REQUIREMENT:
What you return should match every record exactly, with the images removed.

DATA TO USE:
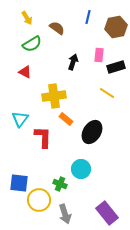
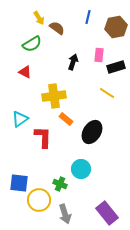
yellow arrow: moved 12 px right
cyan triangle: rotated 18 degrees clockwise
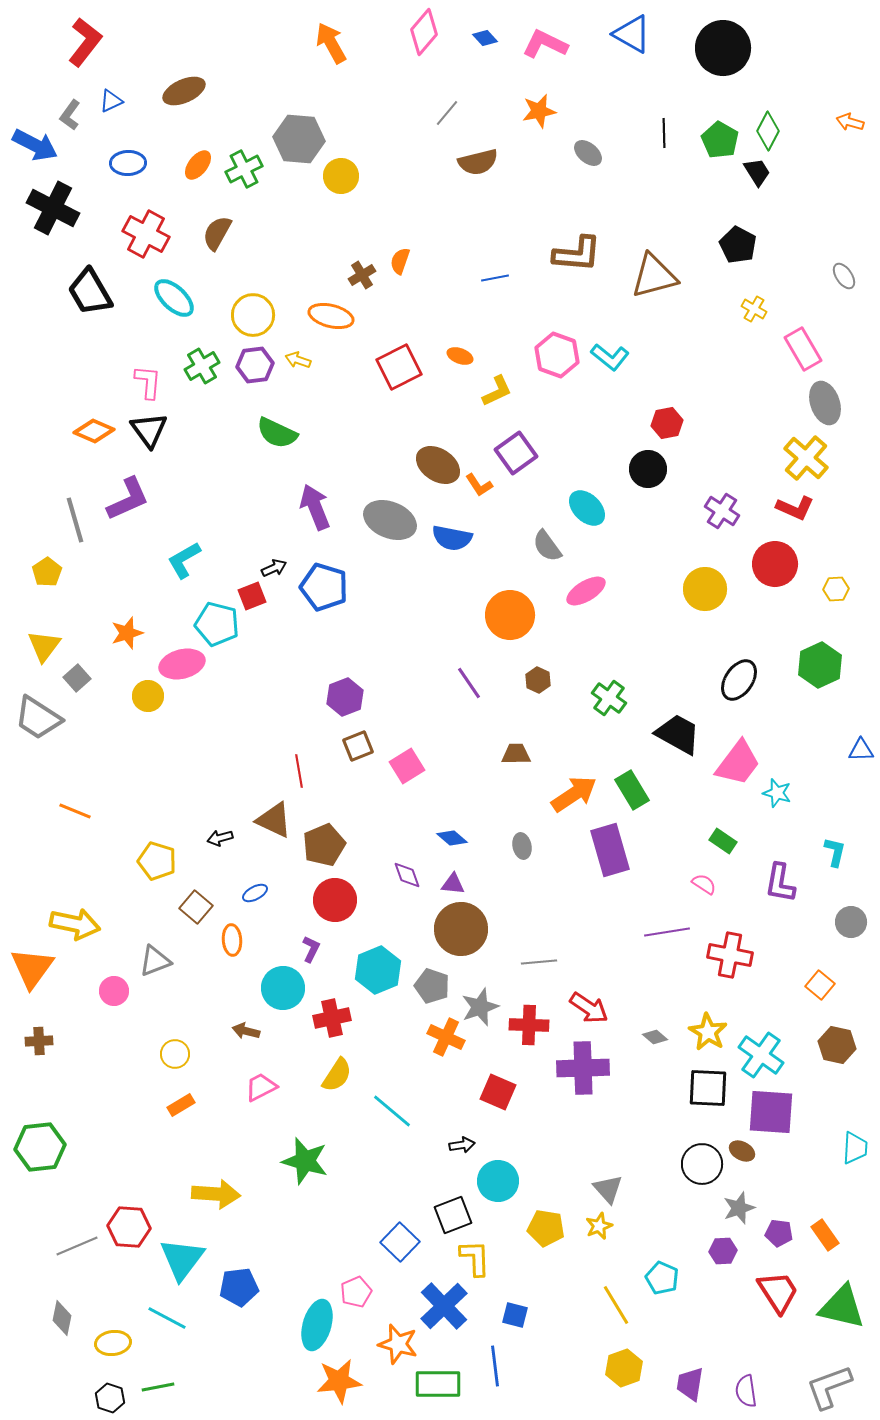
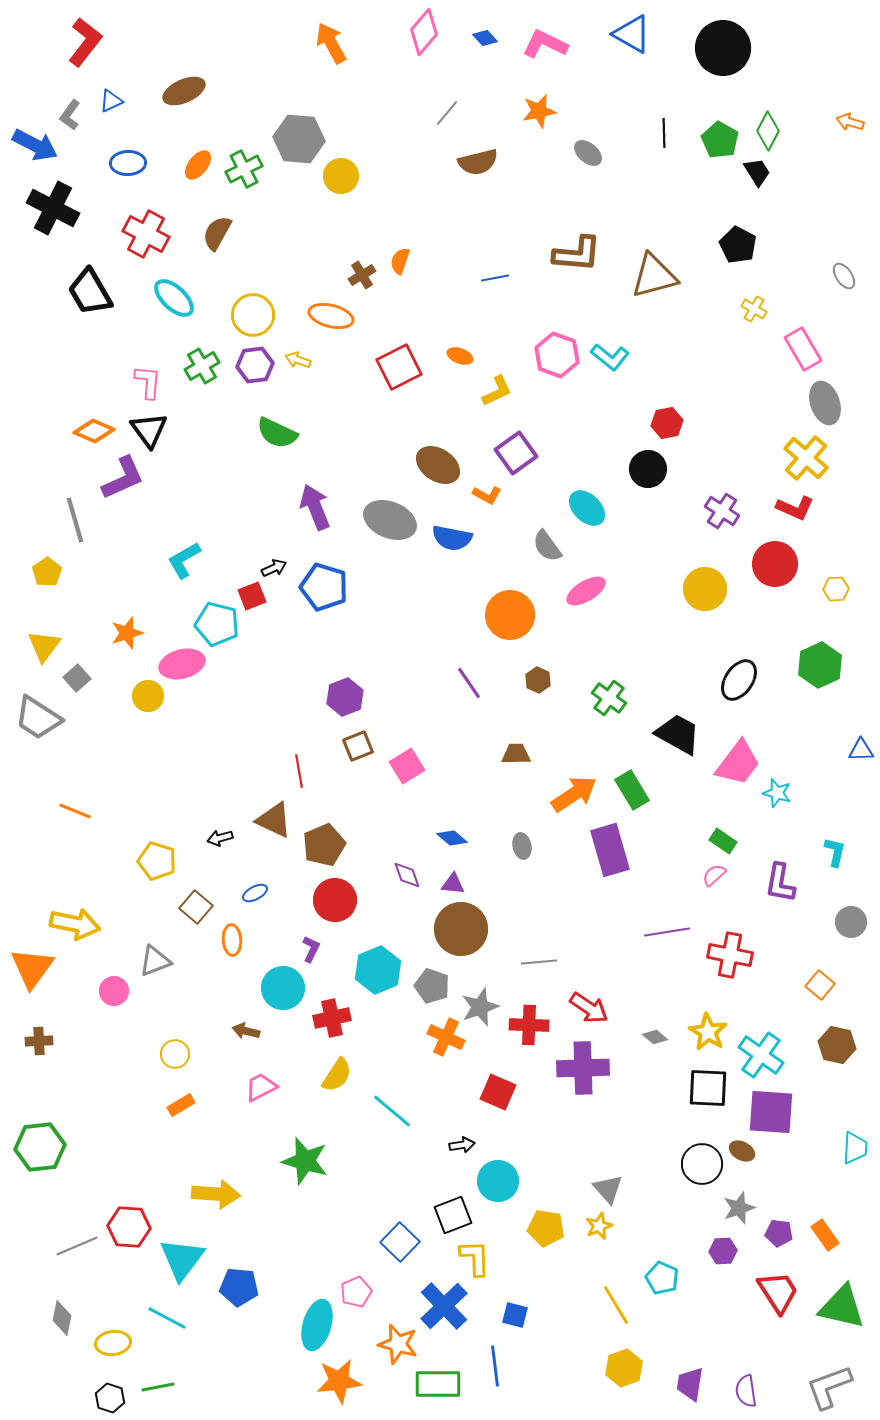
orange L-shape at (479, 485): moved 8 px right, 10 px down; rotated 28 degrees counterclockwise
purple L-shape at (128, 499): moved 5 px left, 21 px up
pink semicircle at (704, 884): moved 10 px right, 9 px up; rotated 75 degrees counterclockwise
blue pentagon at (239, 1287): rotated 12 degrees clockwise
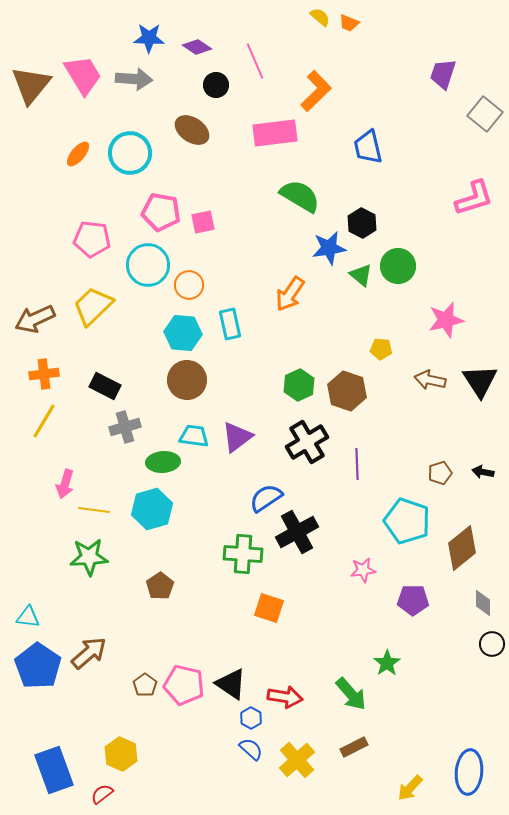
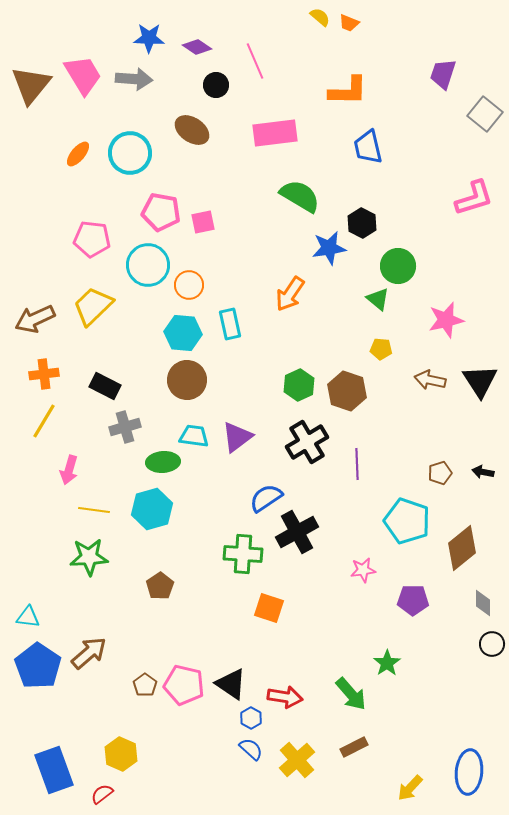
orange L-shape at (316, 91): moved 32 px right; rotated 45 degrees clockwise
green triangle at (361, 275): moved 17 px right, 24 px down
pink arrow at (65, 484): moved 4 px right, 14 px up
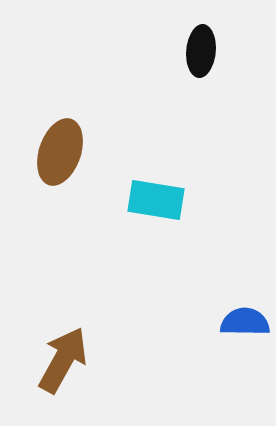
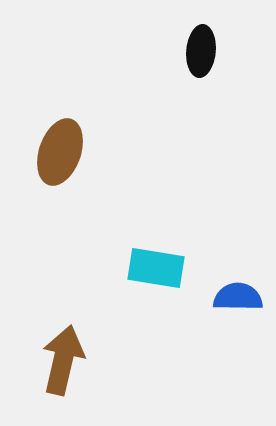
cyan rectangle: moved 68 px down
blue semicircle: moved 7 px left, 25 px up
brown arrow: rotated 16 degrees counterclockwise
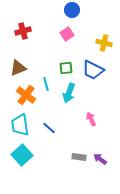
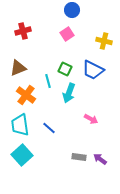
yellow cross: moved 2 px up
green square: moved 1 px left, 1 px down; rotated 32 degrees clockwise
cyan line: moved 2 px right, 3 px up
pink arrow: rotated 144 degrees clockwise
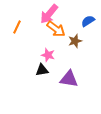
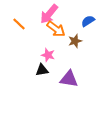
orange line: moved 2 px right, 3 px up; rotated 72 degrees counterclockwise
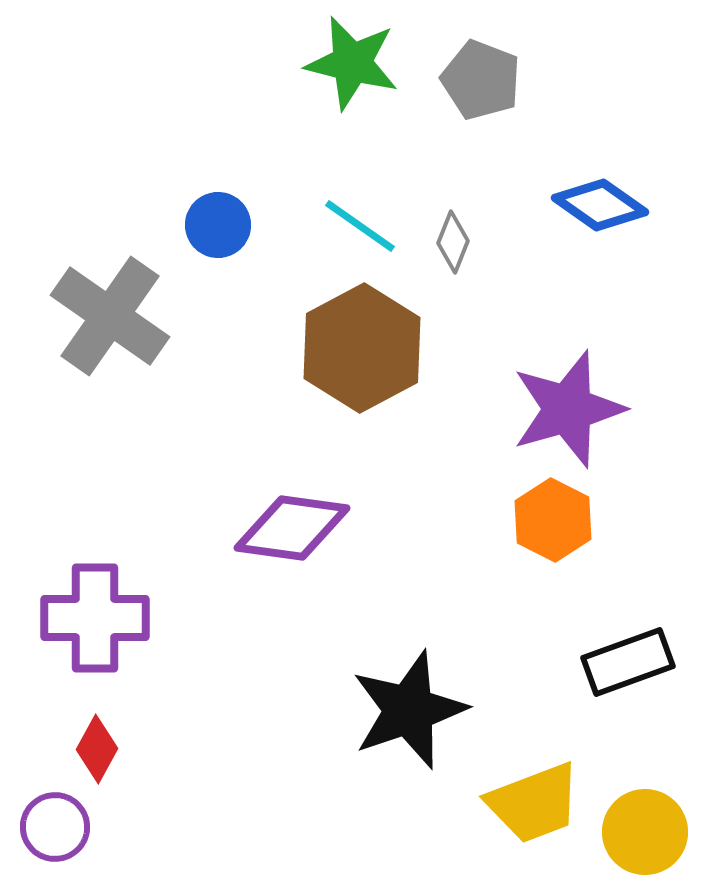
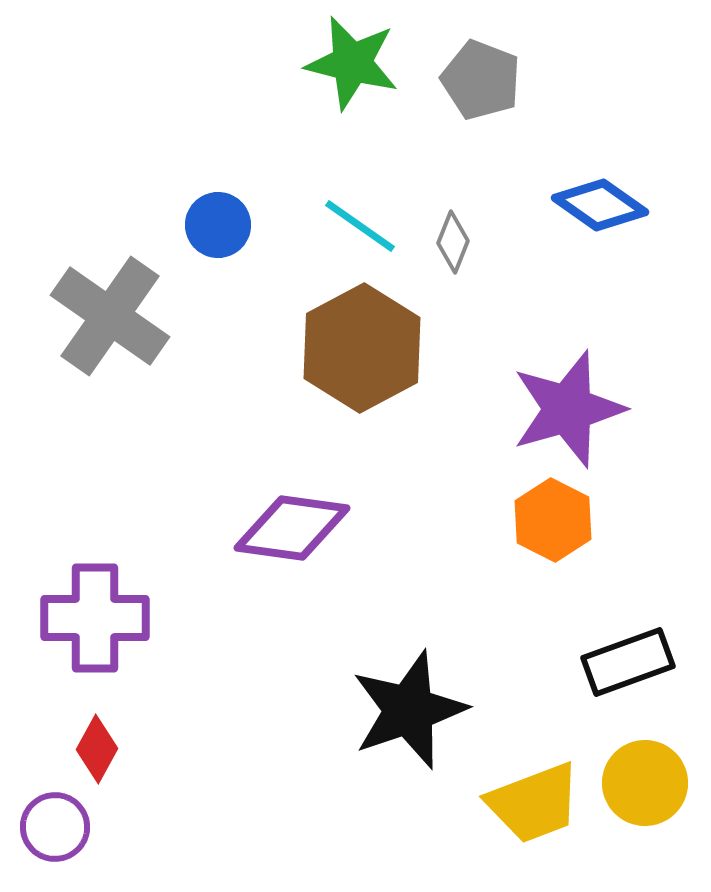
yellow circle: moved 49 px up
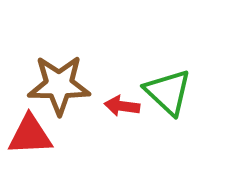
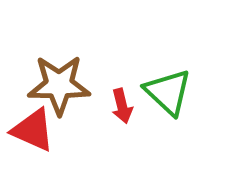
red arrow: rotated 112 degrees counterclockwise
red triangle: moved 3 px right, 5 px up; rotated 27 degrees clockwise
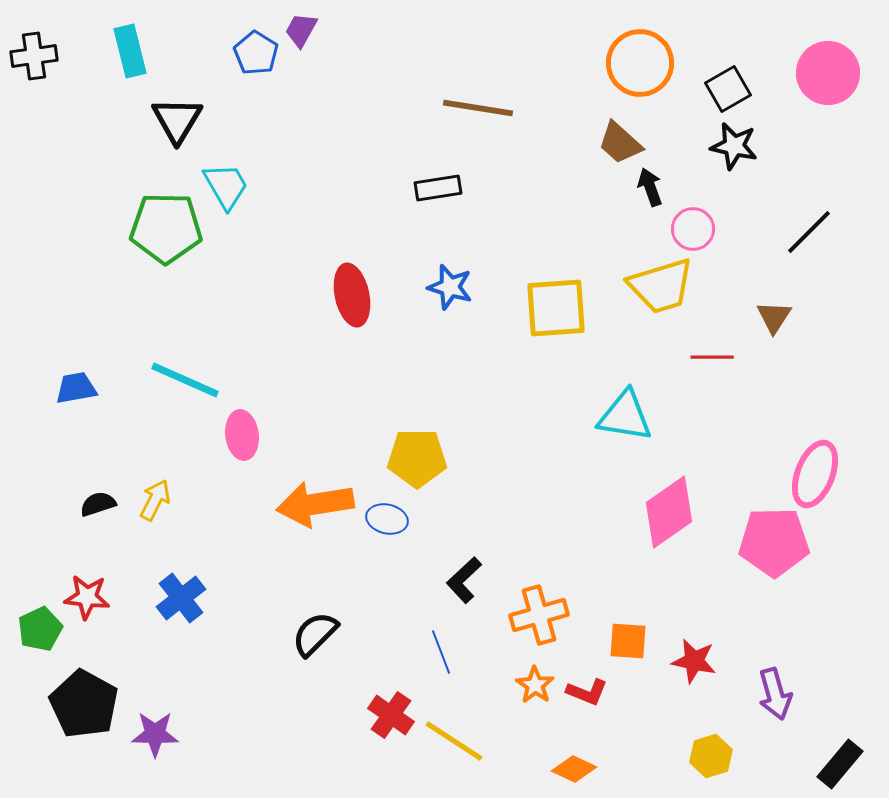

RESPONSE BELOW:
yellow arrow: moved 12 px right
cyan triangle: rotated 18 degrees clockwise
orange L-shape at (479, 485): moved 8 px right, 10 px down; rotated 28 degrees counterclockwise
purple L-shape at (128, 499): moved 5 px left, 21 px up
pink semicircle at (704, 884): moved 10 px right, 9 px up; rotated 75 degrees counterclockwise
blue pentagon at (239, 1287): rotated 12 degrees clockwise
orange L-shape at (316, 91): moved 32 px right; rotated 45 degrees clockwise
green triangle at (361, 275): moved 17 px right, 24 px down
pink arrow at (65, 484): moved 4 px right, 14 px up
cyan rectangle: moved 68 px down
blue semicircle: moved 7 px left, 25 px up
brown arrow: rotated 16 degrees counterclockwise
yellow cross: moved 2 px up
green square: moved 1 px left, 1 px down; rotated 32 degrees clockwise
cyan line: moved 2 px right, 3 px up
pink arrow: rotated 144 degrees clockwise
orange line: moved 2 px right, 3 px up; rotated 72 degrees counterclockwise
yellow circle: moved 49 px up
red arrow: rotated 112 degrees counterclockwise
red triangle: moved 3 px right, 5 px up; rotated 27 degrees clockwise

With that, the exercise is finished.